- **Exercise goal**: Each line from the start of the listing below through the line containing "(810, 271) = (355, 132): blue" should be reproduced exactly, with no others.

::::::::::

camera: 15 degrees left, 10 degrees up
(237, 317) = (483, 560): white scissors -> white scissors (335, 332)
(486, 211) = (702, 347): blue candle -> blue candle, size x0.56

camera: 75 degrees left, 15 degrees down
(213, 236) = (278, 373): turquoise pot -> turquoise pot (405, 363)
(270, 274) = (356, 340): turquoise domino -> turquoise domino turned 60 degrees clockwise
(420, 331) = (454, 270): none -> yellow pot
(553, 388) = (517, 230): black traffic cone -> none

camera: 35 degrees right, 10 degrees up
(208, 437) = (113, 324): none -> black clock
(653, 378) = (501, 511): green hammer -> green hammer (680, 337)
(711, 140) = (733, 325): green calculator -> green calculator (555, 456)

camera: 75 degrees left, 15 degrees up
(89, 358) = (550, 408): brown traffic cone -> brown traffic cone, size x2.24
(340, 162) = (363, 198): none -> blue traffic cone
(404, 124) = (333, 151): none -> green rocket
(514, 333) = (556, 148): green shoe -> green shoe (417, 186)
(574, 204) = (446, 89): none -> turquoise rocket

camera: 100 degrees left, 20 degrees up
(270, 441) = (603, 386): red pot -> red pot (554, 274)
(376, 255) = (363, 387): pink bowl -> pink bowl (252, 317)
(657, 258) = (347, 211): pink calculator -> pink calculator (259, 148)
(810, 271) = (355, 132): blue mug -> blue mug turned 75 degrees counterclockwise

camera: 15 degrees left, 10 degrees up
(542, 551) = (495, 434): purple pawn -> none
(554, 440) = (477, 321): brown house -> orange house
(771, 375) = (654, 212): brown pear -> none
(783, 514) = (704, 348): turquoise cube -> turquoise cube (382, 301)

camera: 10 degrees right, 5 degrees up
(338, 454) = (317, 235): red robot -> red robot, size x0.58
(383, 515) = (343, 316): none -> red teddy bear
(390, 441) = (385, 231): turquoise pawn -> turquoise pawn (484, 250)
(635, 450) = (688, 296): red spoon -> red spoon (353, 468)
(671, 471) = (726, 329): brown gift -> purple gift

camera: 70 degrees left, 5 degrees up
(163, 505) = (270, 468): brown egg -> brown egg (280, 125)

::::::::::

- **Result of the task**:
camera: 15 degrees left, 10 degrees up
(237, 317) = (483, 560): white scissors -> white scissors (335, 332)
(486, 211) = (702, 347): blue candle -> blue candle, size x0.56

camera: 75 degrees left, 15 degrees down
(213, 236) = (278, 373): turquoise pot -> turquoise pot (405, 363)
(270, 274) = (356, 340): turquoise domino -> turquoise domino turned 60 degrees clockwise
(420, 331) = (454, 270): none -> yellow pot
(553, 388) = (517, 230): black traffic cone -> none

camera: 35 degrees right, 10 degrees up
(208, 437) = (113, 324): none -> black clock
(653, 378) = (501, 511): green hammer -> green hammer (680, 337)
(711, 140) = (733, 325): green calculator -> green calculator (555, 456)

camera: 75 degrees left, 15 degrees up
(89, 358) = (550, 408): brown traffic cone -> brown traffic cone, size x2.24
(340, 162) = (363, 198): none -> blue traffic cone
(404, 124) = (333, 151): none -> green rocket
(514, 333) = (556, 148): green shoe -> green shoe (417, 186)
(574, 204) = (446, 89): none -> turquoise rocket

camera: 100 degrees left, 20 degrees up
(270, 441) = (603, 386): red pot -> red pot (554, 274)
(376, 255) = (363, 387): pink bowl -> pink bowl (252, 317)
(657, 258) = (347, 211): pink calculator -> pink calculator (259, 148)
(810, 271) = (355, 132): blue mug -> blue mug turned 75 degrees counterclockwise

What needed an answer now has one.